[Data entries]
------------------------------------------------------------
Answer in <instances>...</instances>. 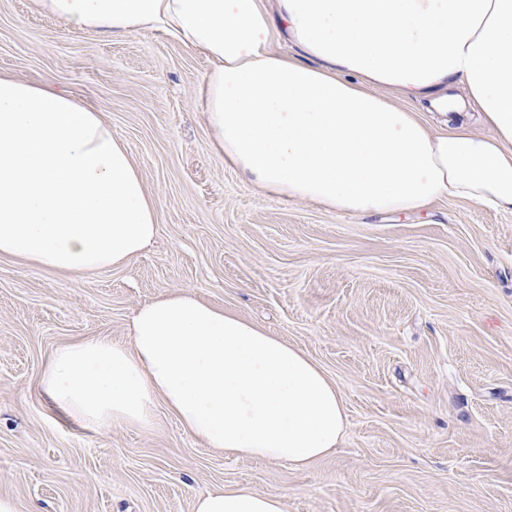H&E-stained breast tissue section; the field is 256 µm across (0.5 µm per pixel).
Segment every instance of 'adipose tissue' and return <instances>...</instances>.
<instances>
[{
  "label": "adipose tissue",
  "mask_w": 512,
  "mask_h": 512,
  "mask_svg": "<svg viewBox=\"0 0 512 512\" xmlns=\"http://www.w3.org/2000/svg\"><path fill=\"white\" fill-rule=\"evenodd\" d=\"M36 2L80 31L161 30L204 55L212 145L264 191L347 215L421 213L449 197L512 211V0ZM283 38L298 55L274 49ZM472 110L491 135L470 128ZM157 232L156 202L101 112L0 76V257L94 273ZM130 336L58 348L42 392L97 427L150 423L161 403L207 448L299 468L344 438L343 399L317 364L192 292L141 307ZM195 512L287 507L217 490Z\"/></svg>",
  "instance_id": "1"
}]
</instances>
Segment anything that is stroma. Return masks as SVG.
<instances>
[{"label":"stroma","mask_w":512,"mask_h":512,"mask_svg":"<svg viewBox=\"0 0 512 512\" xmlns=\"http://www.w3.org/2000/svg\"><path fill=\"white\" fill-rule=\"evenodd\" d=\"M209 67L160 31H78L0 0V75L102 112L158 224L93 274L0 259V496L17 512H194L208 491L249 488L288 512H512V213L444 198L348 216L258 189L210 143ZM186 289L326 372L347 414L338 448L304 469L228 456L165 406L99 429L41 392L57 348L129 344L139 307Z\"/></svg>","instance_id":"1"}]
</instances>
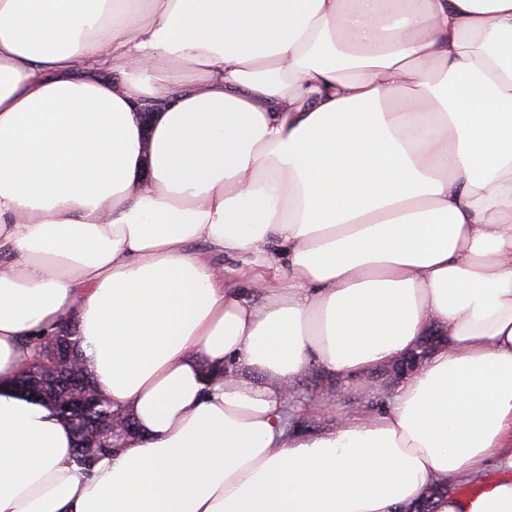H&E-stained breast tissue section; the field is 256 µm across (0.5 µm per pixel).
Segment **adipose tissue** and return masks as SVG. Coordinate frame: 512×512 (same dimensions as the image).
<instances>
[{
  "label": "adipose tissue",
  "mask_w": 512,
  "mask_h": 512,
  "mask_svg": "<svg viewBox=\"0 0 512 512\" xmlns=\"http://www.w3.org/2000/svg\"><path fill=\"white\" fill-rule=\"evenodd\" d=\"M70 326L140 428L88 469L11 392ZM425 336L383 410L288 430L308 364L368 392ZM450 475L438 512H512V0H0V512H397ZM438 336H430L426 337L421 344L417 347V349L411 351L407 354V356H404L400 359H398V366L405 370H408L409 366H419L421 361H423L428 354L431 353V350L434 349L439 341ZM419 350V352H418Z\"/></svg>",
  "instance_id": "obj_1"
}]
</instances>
------------------------------------------------------------
Using the material above, extract the line that contains "Segment **adipose tissue**" and every line after it, exactly as given; stop at the last line.

**CORRECT RESPONSE**
Segment **adipose tissue** and return masks as SVG. Coordinate frame: 512×512 (same dimensions as the image).
<instances>
[{
  "label": "adipose tissue",
  "mask_w": 512,
  "mask_h": 512,
  "mask_svg": "<svg viewBox=\"0 0 512 512\" xmlns=\"http://www.w3.org/2000/svg\"><path fill=\"white\" fill-rule=\"evenodd\" d=\"M70 326L140 428L88 469L11 392ZM425 336L383 410L288 430L308 364L368 392ZM450 475L438 512H512V0H0V512H397ZM438 336H430L426 337L421 344L417 347V349L411 351L407 354V356H404L400 359H398V366L405 370H408L409 366H419L421 361H423L428 354L431 353V350L434 349L439 341ZM419 350V352H418Z\"/></svg>",
  "instance_id": "obj_1"
}]
</instances>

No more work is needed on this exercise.